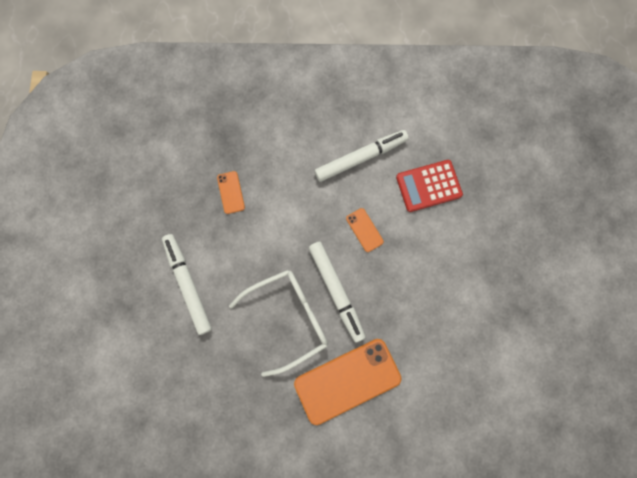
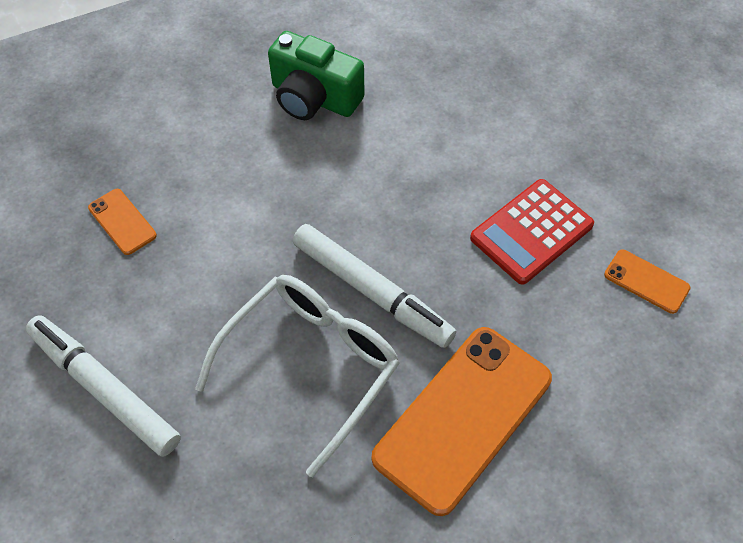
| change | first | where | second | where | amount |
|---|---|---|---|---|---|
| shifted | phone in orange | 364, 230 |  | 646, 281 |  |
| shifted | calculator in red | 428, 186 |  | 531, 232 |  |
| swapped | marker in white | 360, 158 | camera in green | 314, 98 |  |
════════════════════
**ACTIVITY:**
Select all lines in the listing that include the word "shifted".

**YOUR RESPONSE:**
| shifted | phone in orange | 364, 230 |  | 646, 281 |  |
| shifted | calculator in red | 428, 186 |  | 531, 232 |  |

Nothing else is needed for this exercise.